> Records for this exercise

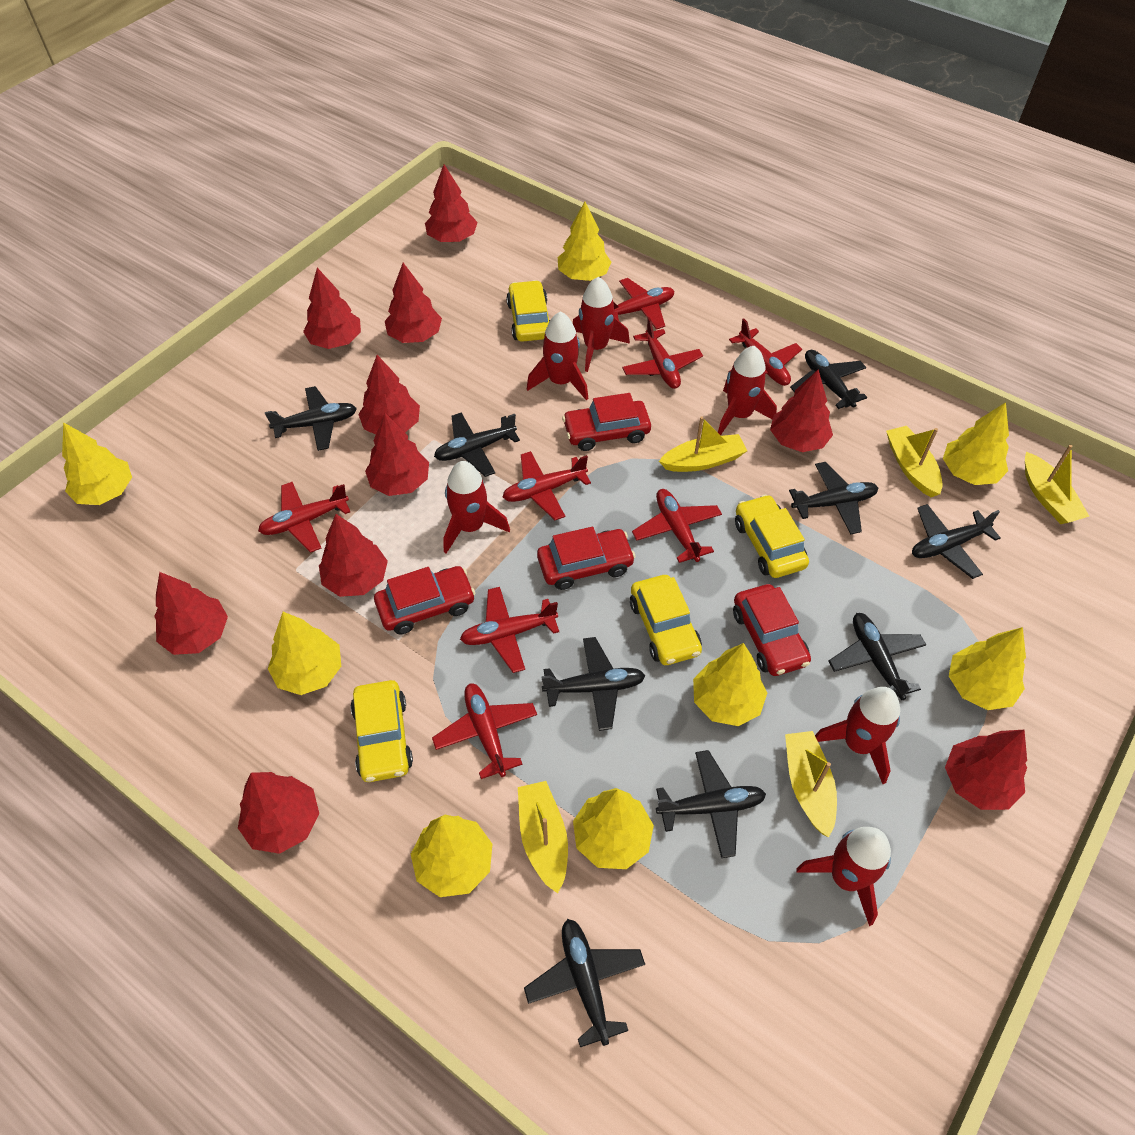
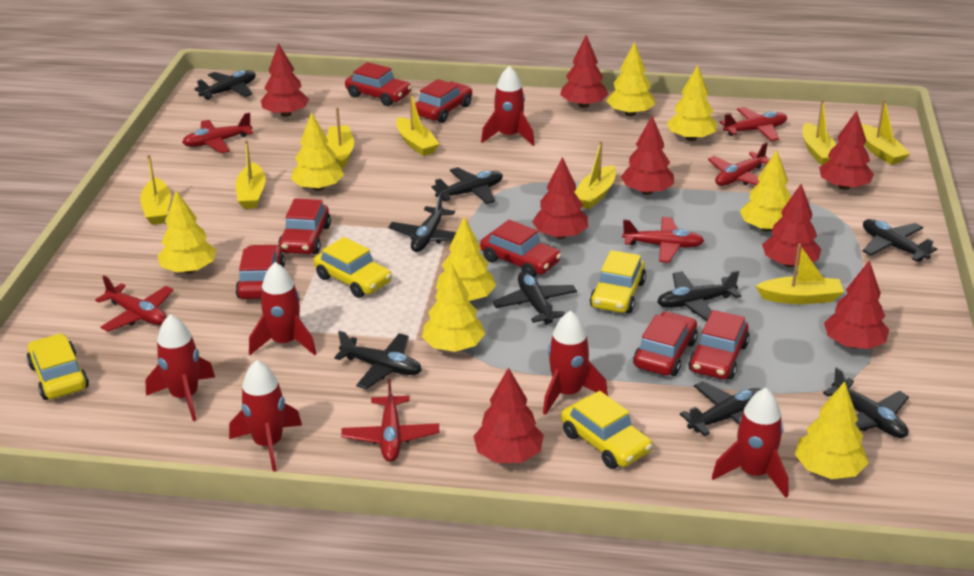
red car: 4 -> 7
red plane: 8 -> 6
red tree: 10 -> 8
yellow boat: 5 -> 8

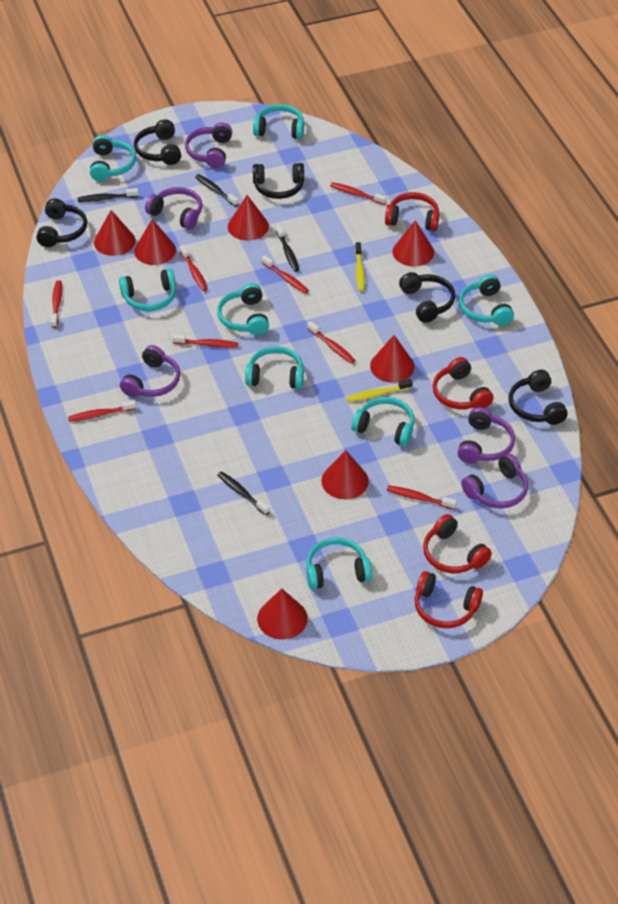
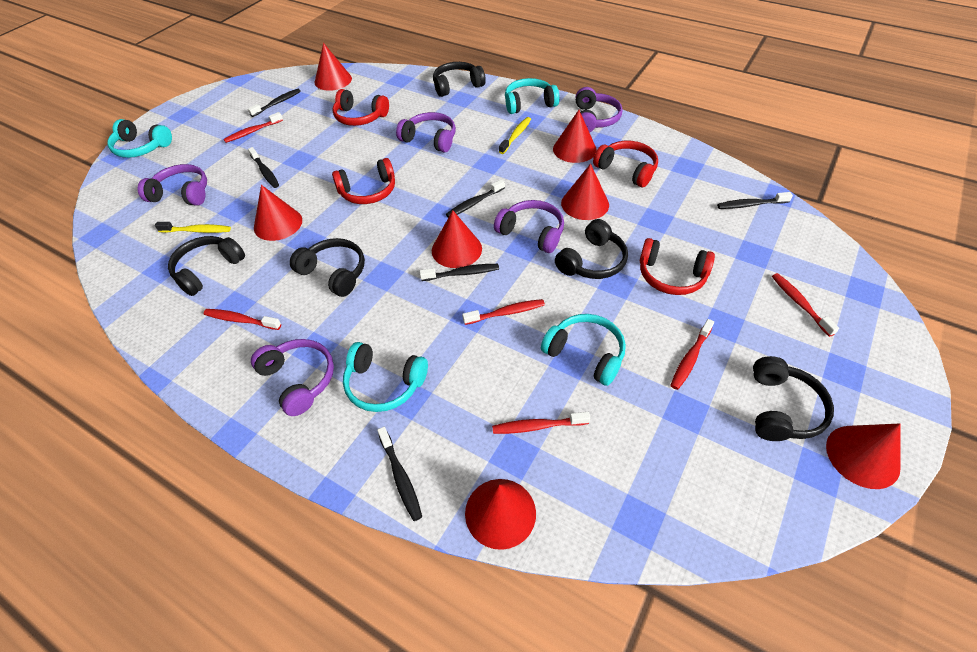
black toothbrush: 4 -> 6
red toothbrush: 8 -> 6
turquoise headphones: 8 -> 4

> Required work
Count up the lines in the entries above where the word "toothbrush" appears, and give the figure with nothing added.

> Written solution
2